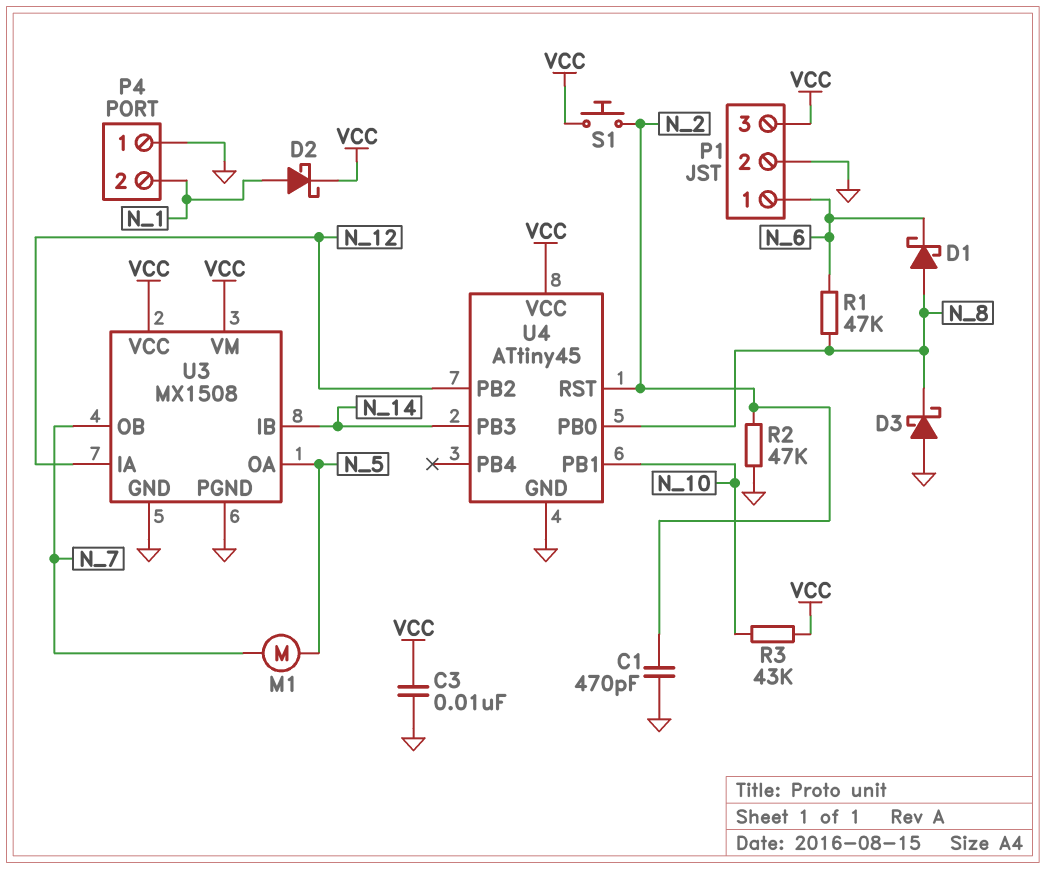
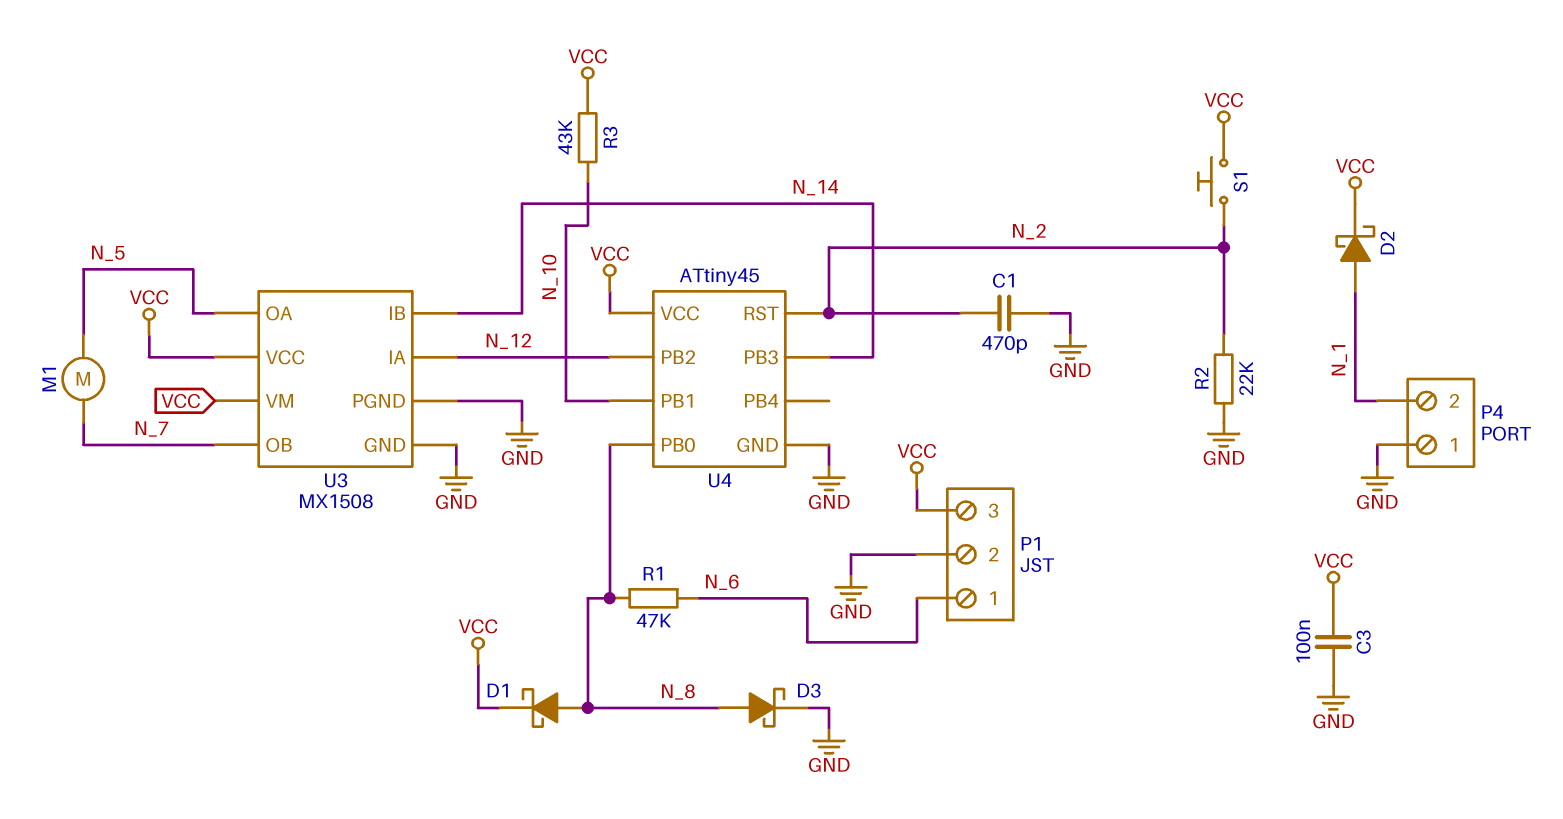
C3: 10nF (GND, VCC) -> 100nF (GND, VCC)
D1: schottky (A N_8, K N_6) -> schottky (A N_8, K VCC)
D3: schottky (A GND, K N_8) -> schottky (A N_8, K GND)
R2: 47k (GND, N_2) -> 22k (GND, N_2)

--------------------

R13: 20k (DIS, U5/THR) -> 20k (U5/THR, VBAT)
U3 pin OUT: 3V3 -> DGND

--------------------

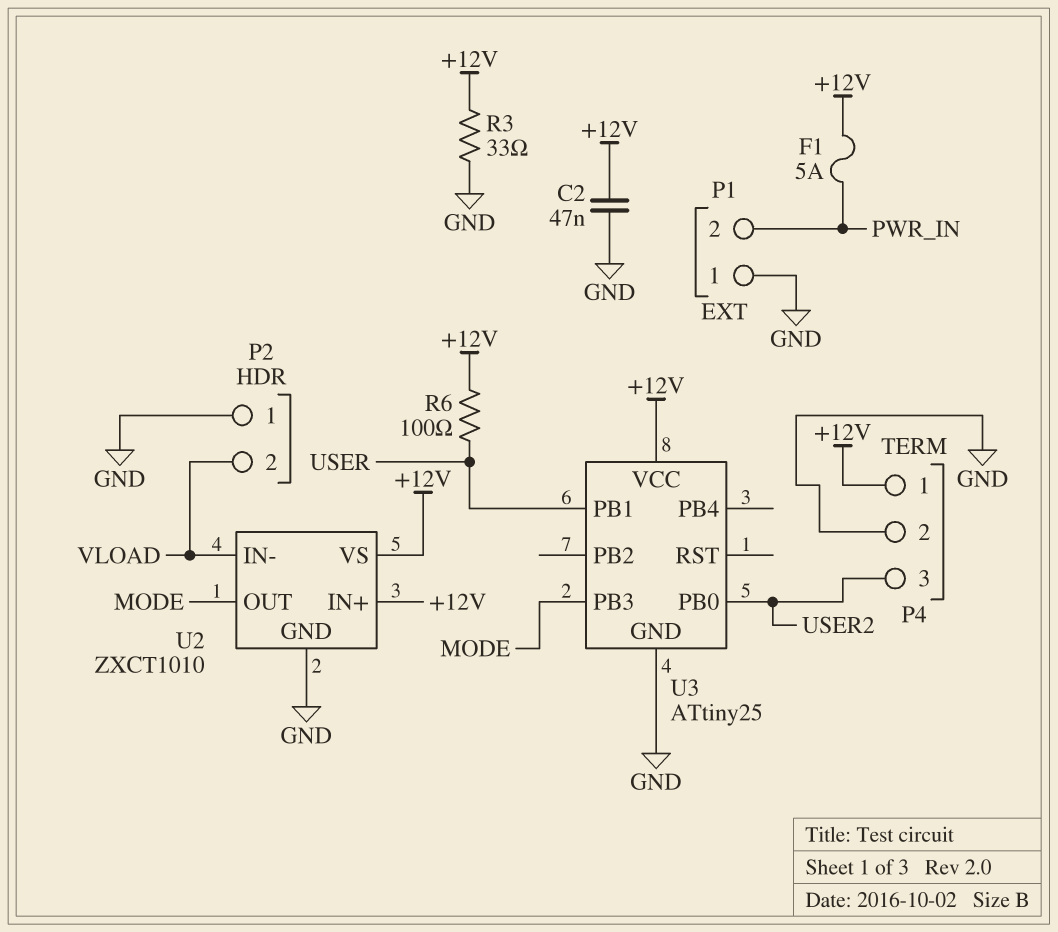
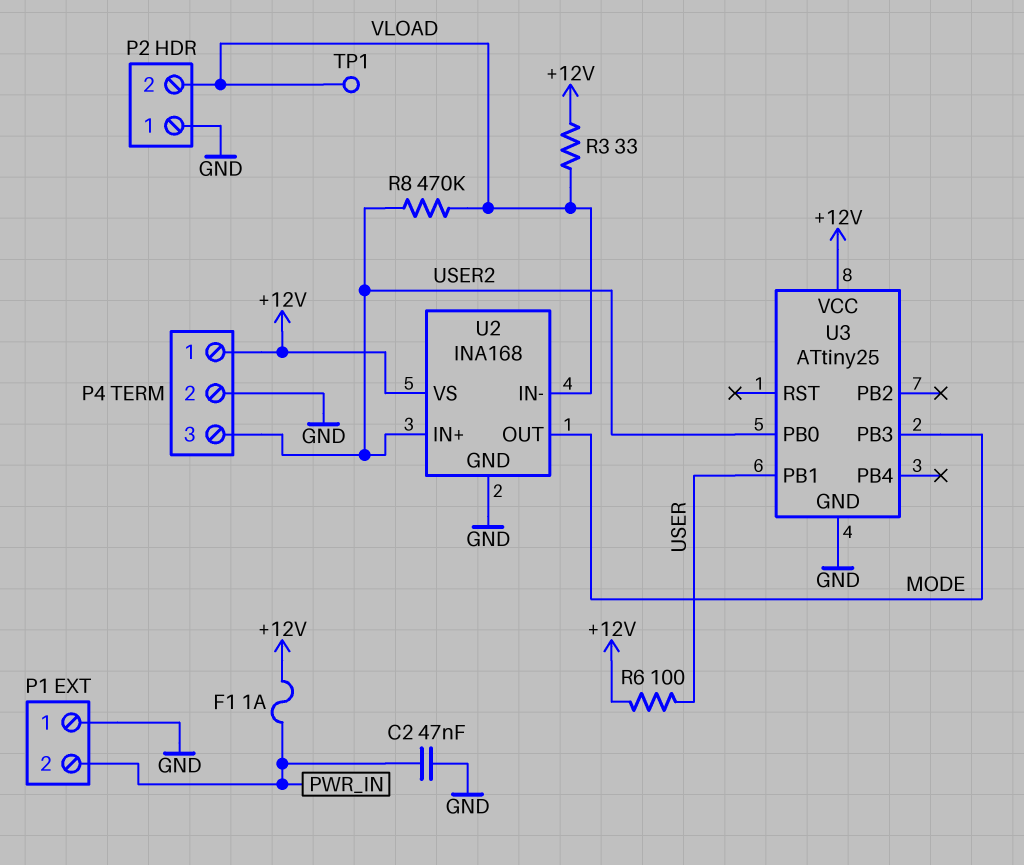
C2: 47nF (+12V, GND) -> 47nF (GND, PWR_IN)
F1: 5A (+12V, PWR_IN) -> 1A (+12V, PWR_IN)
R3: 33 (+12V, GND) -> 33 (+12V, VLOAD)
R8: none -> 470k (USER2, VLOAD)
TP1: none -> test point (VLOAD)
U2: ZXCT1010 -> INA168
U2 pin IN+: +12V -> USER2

--------------------

Task goal.
Take exactly the lines from the one containing "C3: 10nF (GND, VCC) -> 100nF (GND, VCC)" through the one containing "R2: 47k (GND, N_2) -> 22k (GND, N_2)" in the data above, and output them with nothing added.

Answer to this task.
C3: 10nF (GND, VCC) -> 100nF (GND, VCC)
D1: schottky (A N_8, K N_6) -> schottky (A N_8, K VCC)
D3: schottky (A GND, K N_8) -> schottky (A N_8, K GND)
R2: 47k (GND, N_2) -> 22k (GND, N_2)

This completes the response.